## WHAT TO PRODUCE
Sort through the entries below and pull out lines containing the word "blue".

☆ ☆ ☆

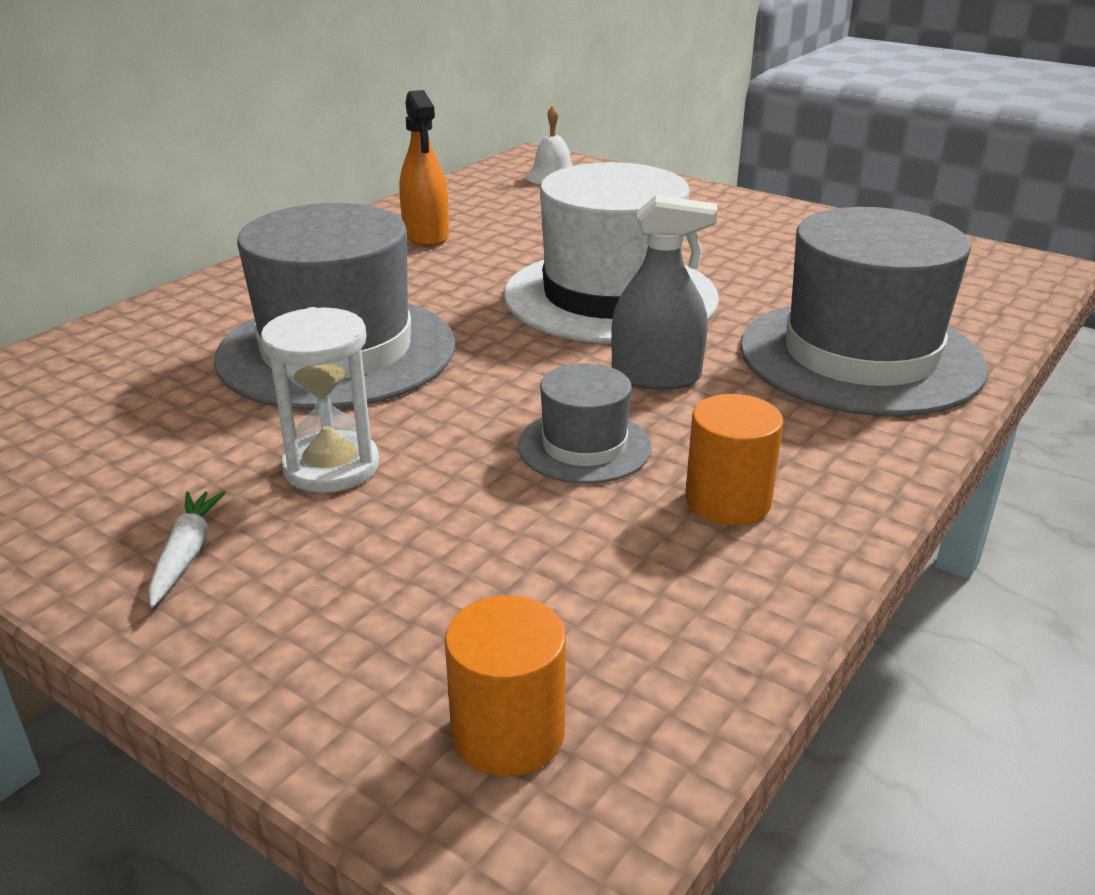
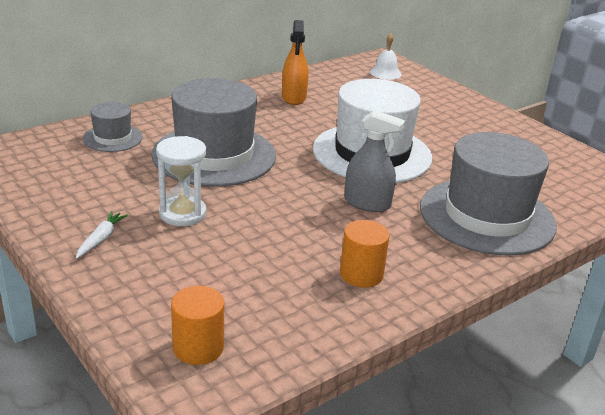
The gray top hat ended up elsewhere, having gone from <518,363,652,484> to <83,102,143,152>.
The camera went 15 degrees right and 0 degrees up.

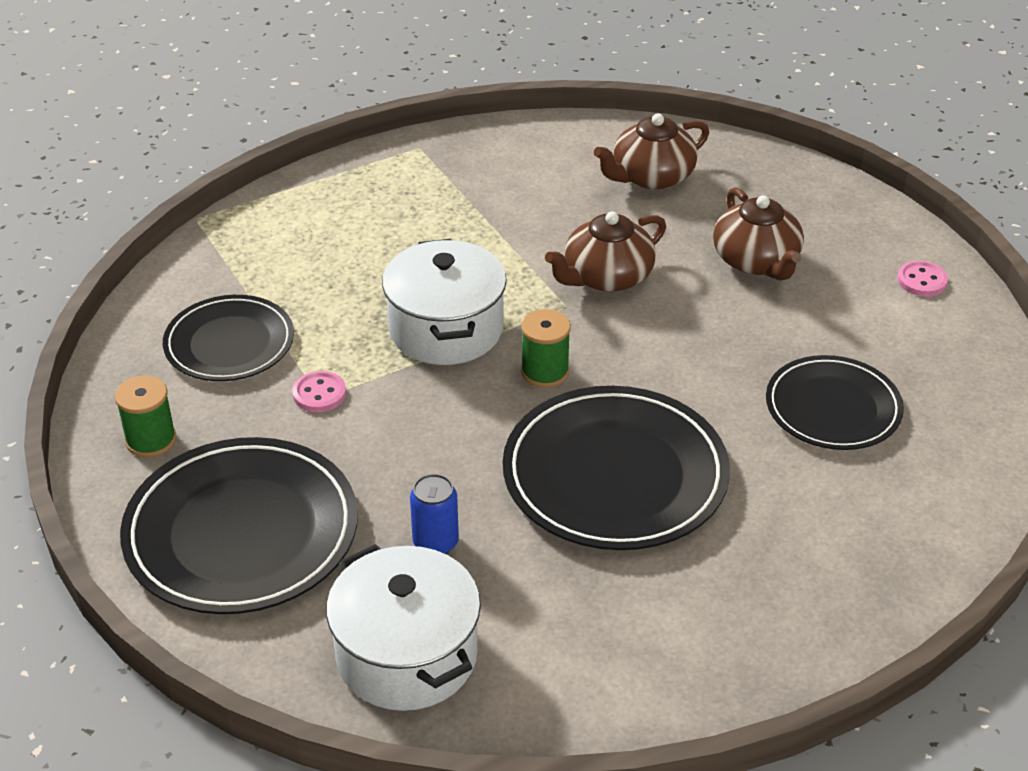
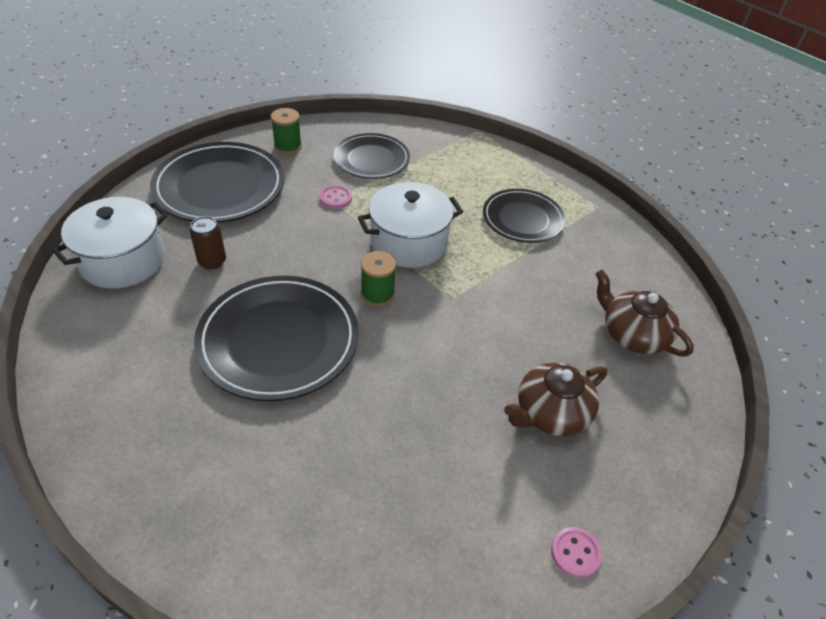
What was the blue tin at <410,474,459,554> turned into the russet tin at <190,216,226,269>.
The ebony flat dish ended up elsewhere, having gone from <766,355,904,450> to <483,189,565,243>.
The second view lost the russet teapot at <545,211,666,292>.
The camera went 75 degrees right and 5 degrees up.

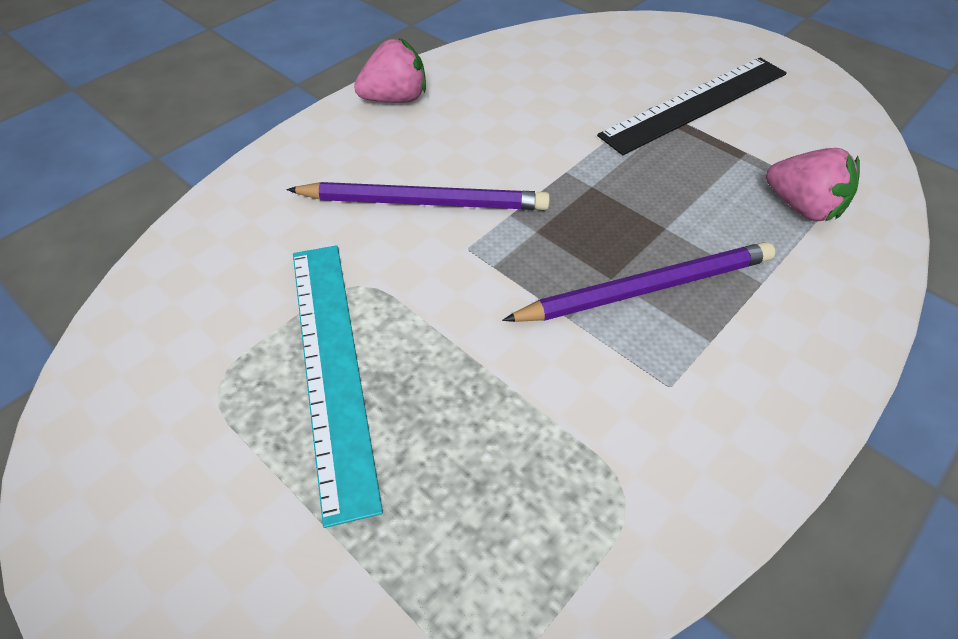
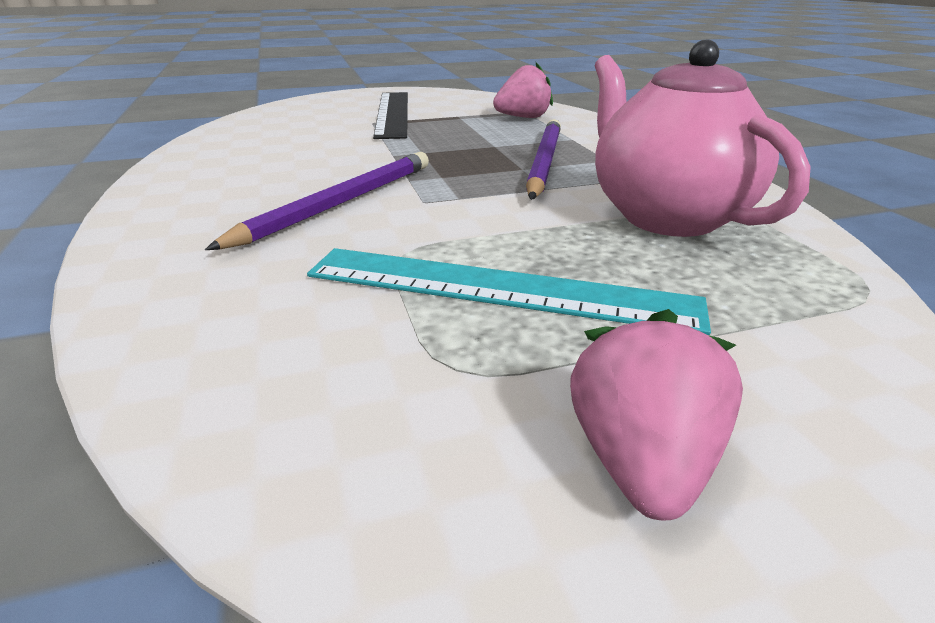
The rose-pink berry ended up elsewhere, having gone from <354,38,426,103> to <570,309,743,521>.
The second view gained the rose-pink teapot at <595,40,811,237>.
The camera went 60 degrees left and 20 degrees down.

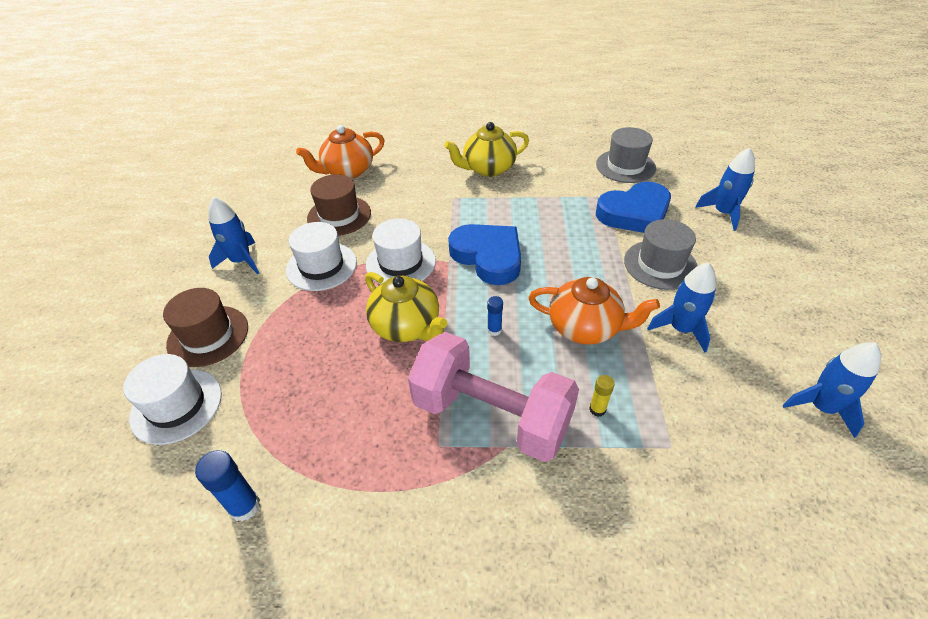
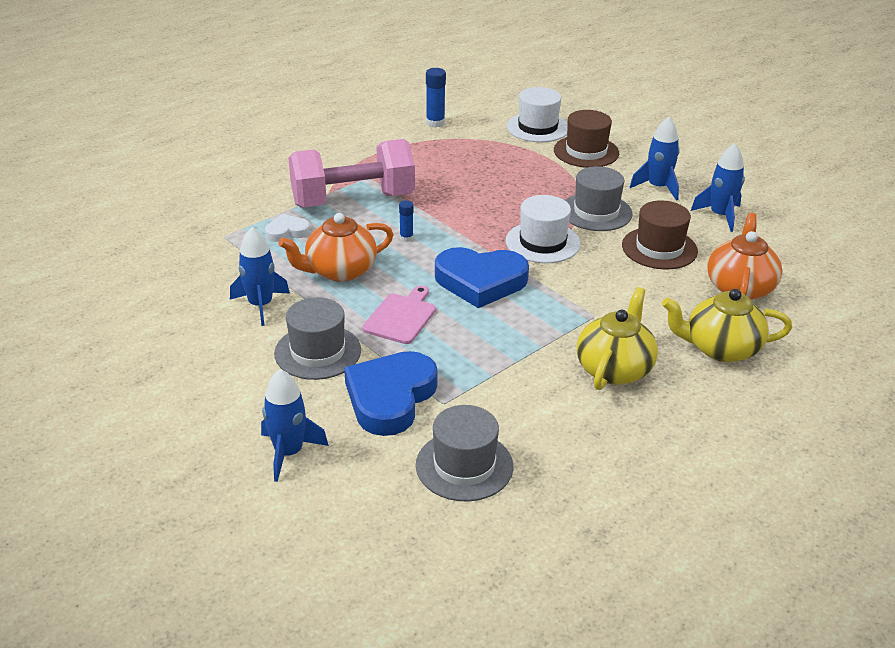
Where the golden glue stood at <589,375,615,417>, the snow-white heart shape came to stand at <265,214,310,242>.
The second view gained the rose-pink cutting board at <362,286,436,344>.
What was the snow-white top hat at <286,222,357,291> turned into the gray top hat at <565,166,633,231>.
The golden teapot ended up elsewhere, having gone from <365,272,448,342> to <662,289,792,362>.
The blue spaceship ended up elsewhere, having gone from <783,342,881,438> to <691,143,745,232>.
The camera went 135 degrees right and 10 degrees down.

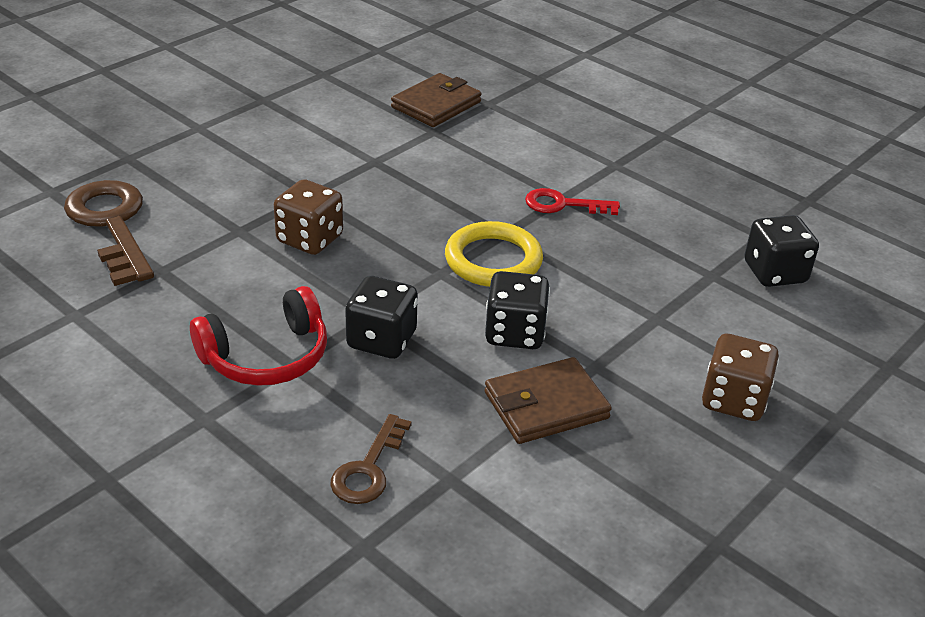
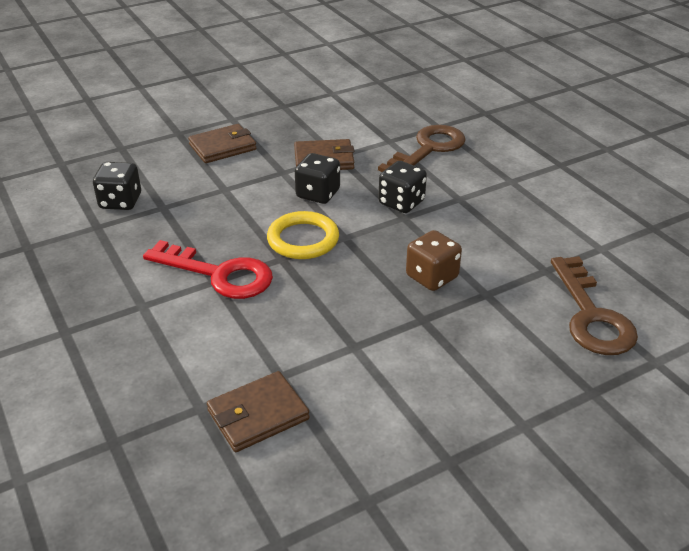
The size of the scarlet door key at <525,188,620,215> changed by a factor of 1.78.
Where the russet die stood at <702,334,779,421>, the russet billfold came to stand at <188,124,256,163>.
The size of the russet door key at <330,414,412,504> changed by a factor of 1.78.
The second view lost the scarlet over-ear headphones at <190,286,327,386>.
The camera went 160 degrees left and 0 degrees up.

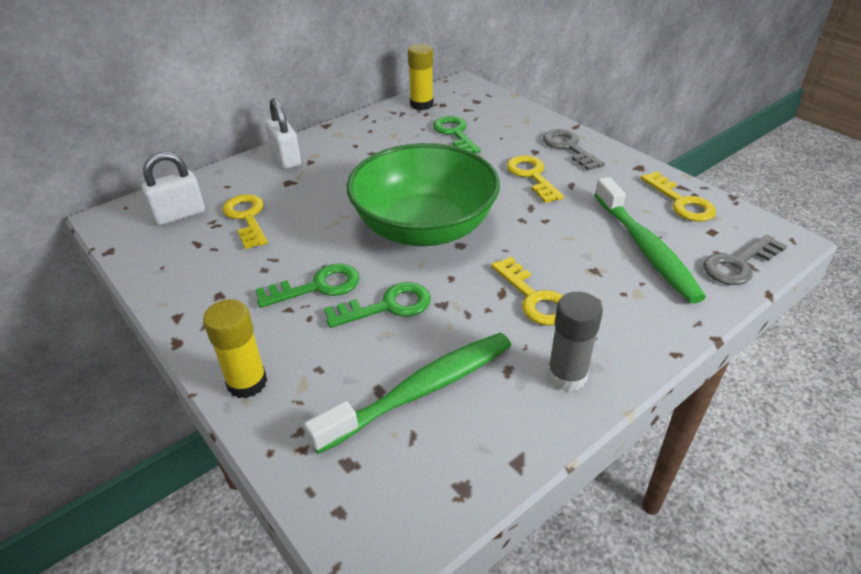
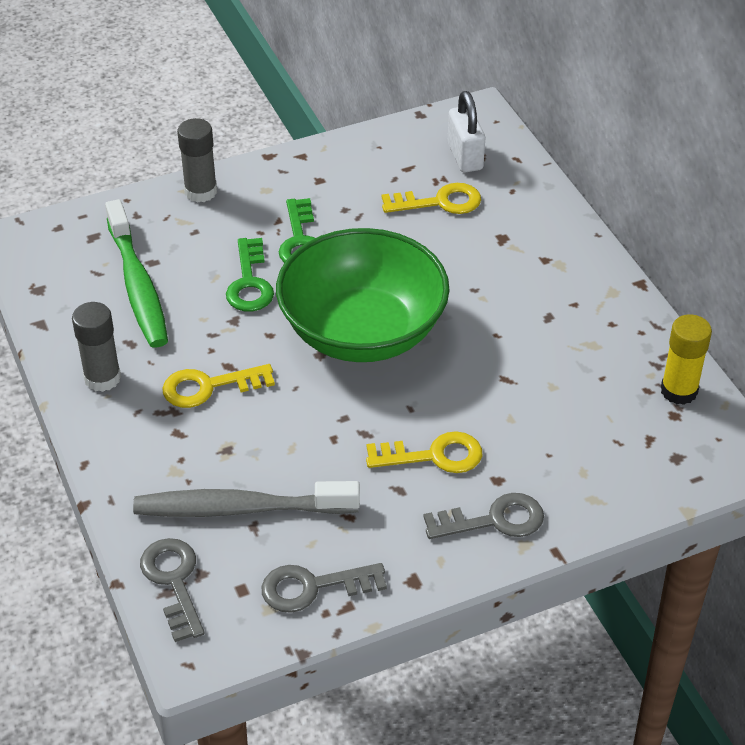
What was the leaf-green dental brush at <594,177,706,304> turned into the gray dental brush at <133,481,360,517>.
What was the golden glue at <203,299,268,398> turned into the gray glue at <177,118,217,203>.
What was the golden door key at <640,171,716,221> turned into the gray door key at <261,563,387,613>.
The second view lost the snow-white padlock at <265,98,301,169>.
The second view lost the leaf-green door key at <433,116,481,153>.
The camera went 105 degrees right and 5 degrees up.

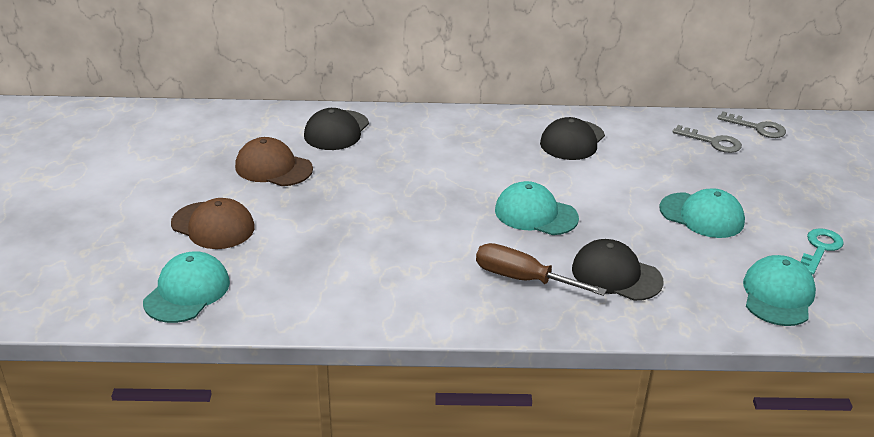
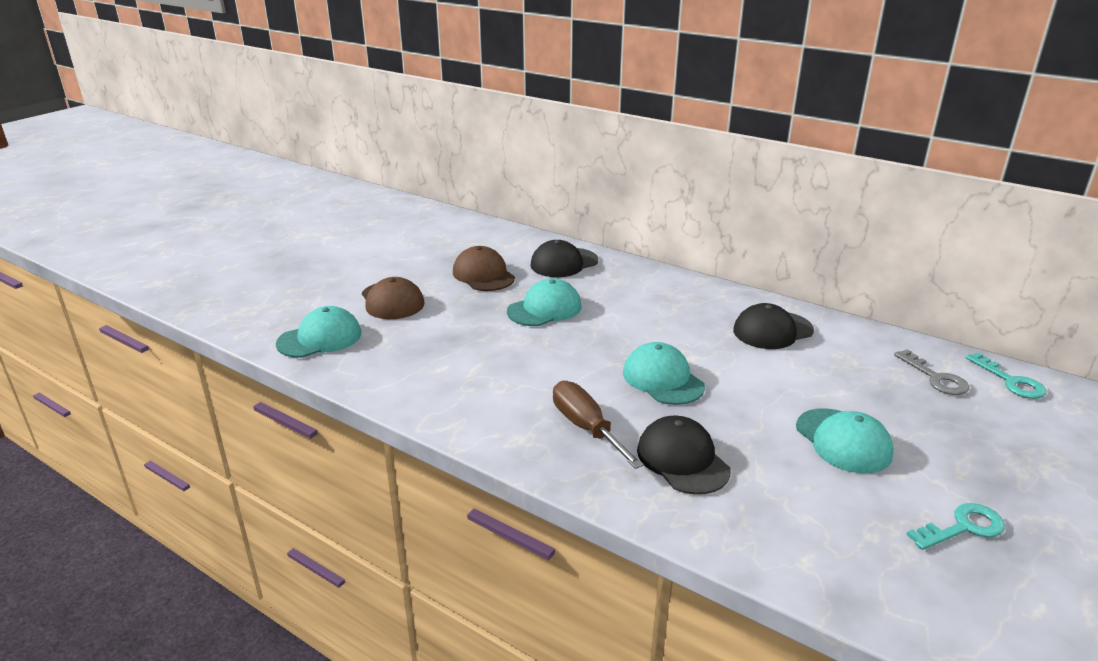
The turquoise peaked cap ended up elsewhere, having gone from <743,255,816,326> to <507,278,582,326>.
What was the gray door key at <718,111,786,138> turned into the turquoise door key at <966,352,1046,399>.
The camera went 35 degrees right and 5 degrees down.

☆ ☆ ☆

## OUTPUT BELOW
What was the blue tin at <410,474,459,554> turned into the russet tin at <190,216,226,269>.
The blue spaceship ended up elsewhere, having gone from <783,342,881,438> to <691,143,745,232>.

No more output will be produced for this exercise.